--- Information supplied ---
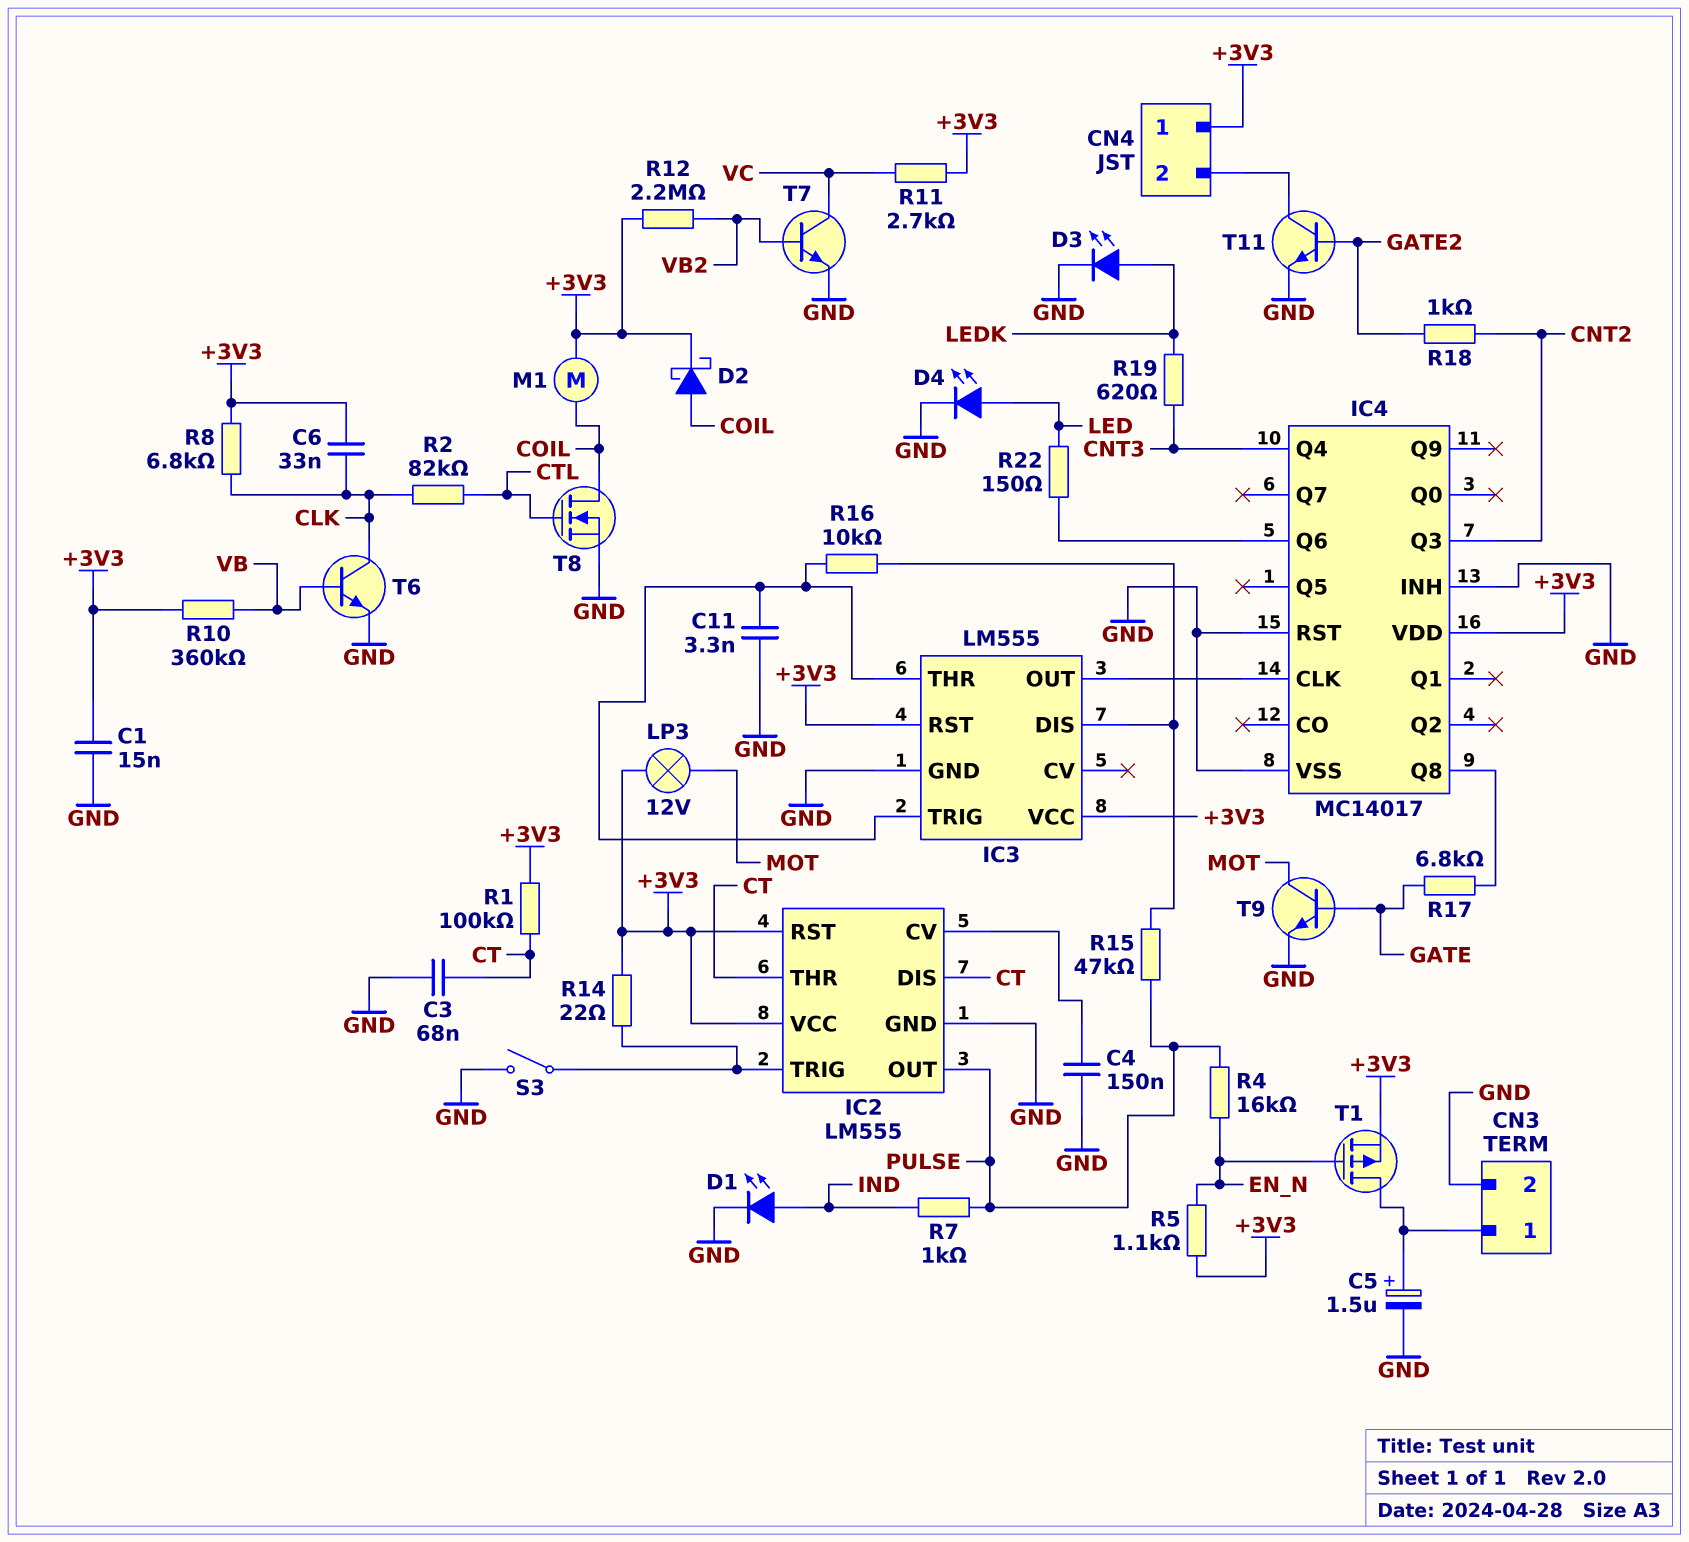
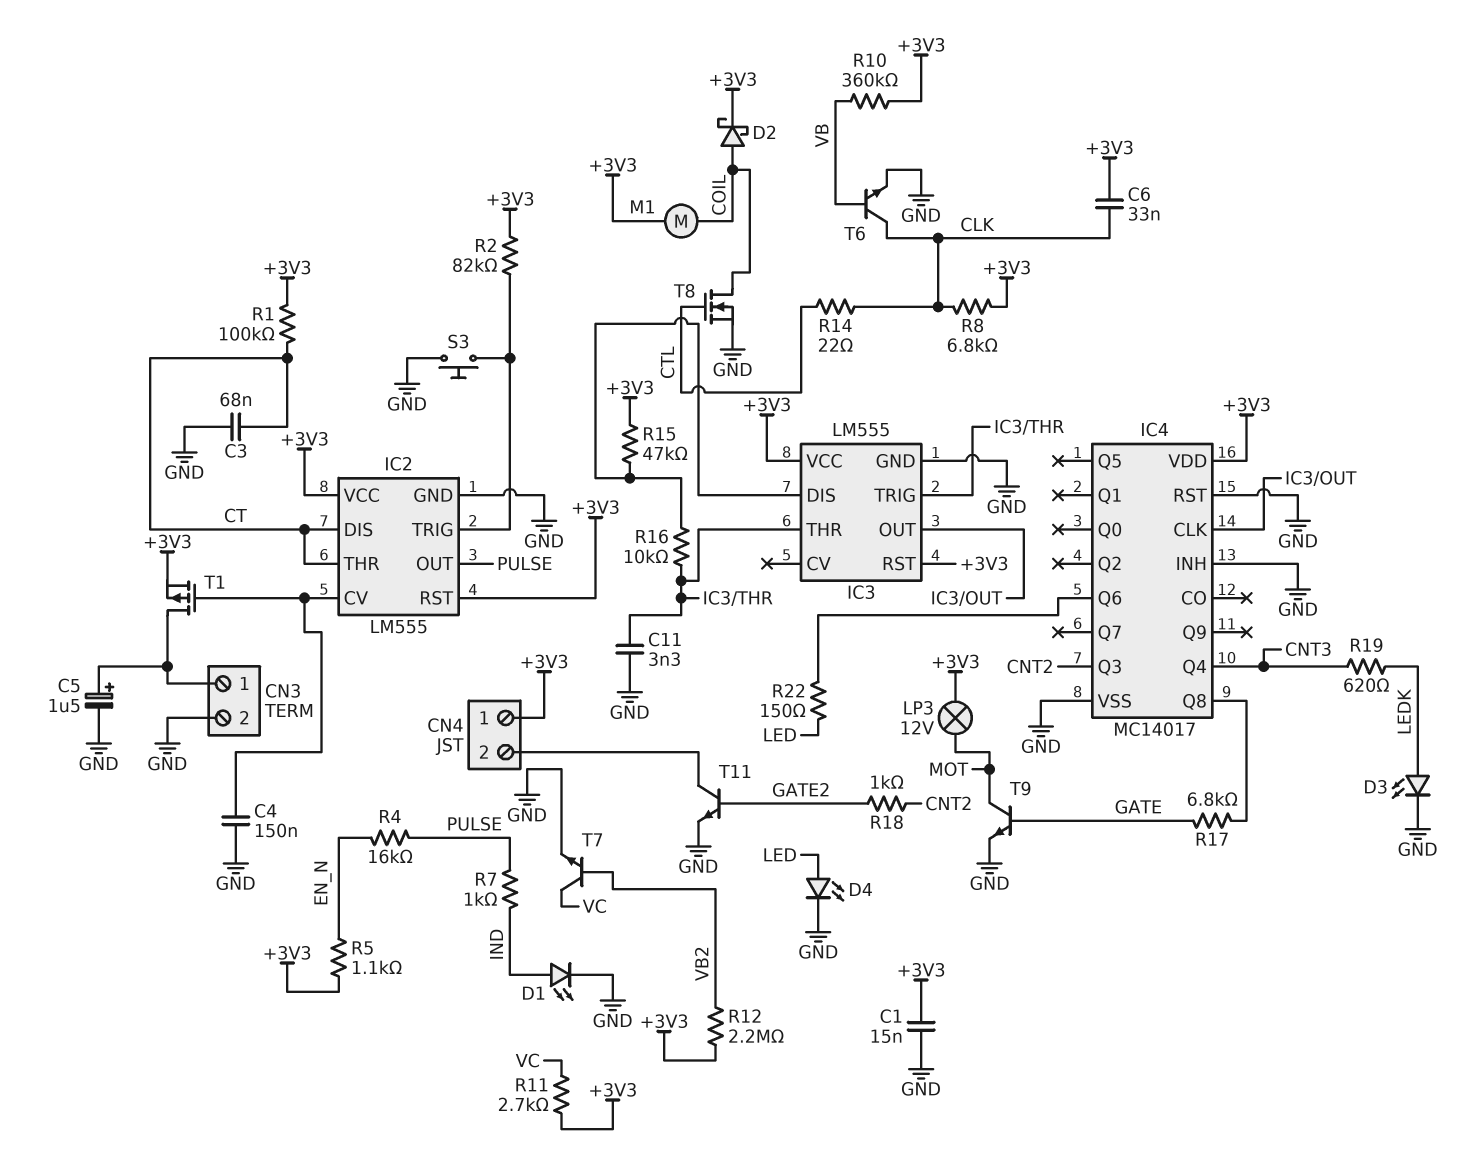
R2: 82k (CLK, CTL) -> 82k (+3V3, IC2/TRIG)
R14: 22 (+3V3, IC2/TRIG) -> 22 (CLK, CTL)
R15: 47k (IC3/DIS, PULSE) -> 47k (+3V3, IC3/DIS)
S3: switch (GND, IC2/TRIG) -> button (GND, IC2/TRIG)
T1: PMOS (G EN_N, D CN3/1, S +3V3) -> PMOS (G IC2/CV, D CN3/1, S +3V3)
---
--- Information supplied ---
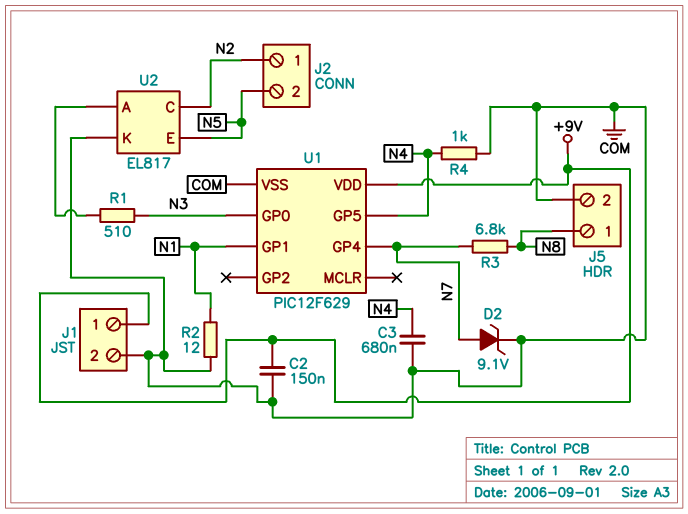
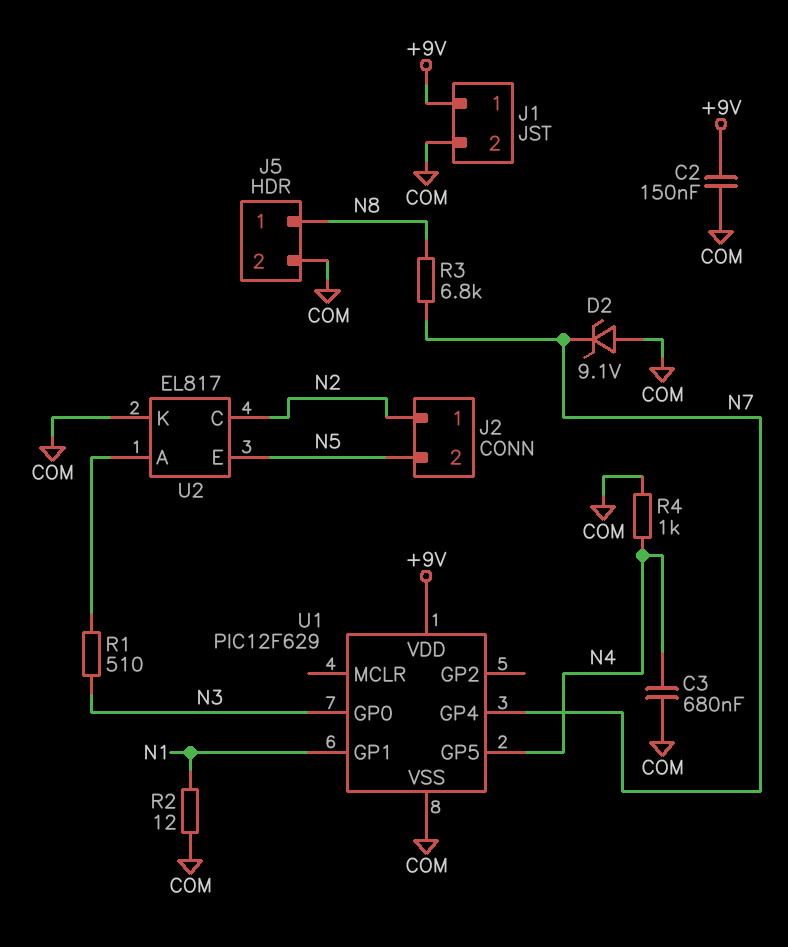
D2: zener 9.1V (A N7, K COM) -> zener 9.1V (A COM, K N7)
---
## Instructions to follow
In the material above, find the line containing "R2: 82k (CLK, CTL) -> 82k (+3V3, IC2/TRIG)" and the line containing "T1: PMOS (G", then write out exactly those two lines and every line between them, and nothing more.

## Written solution
R2: 82k (CLK, CTL) -> 82k (+3V3, IC2/TRIG)
R14: 22 (+3V3, IC2/TRIG) -> 22 (CLK, CTL)
R15: 47k (IC3/DIS, PULSE) -> 47k (+3V3, IC3/DIS)
S3: switch (GND, IC2/TRIG) -> button (GND, IC2/TRIG)
T1: PMOS (G EN_N, D CN3/1, S +3V3) -> PMOS (G IC2/CV, D CN3/1, S +3V3)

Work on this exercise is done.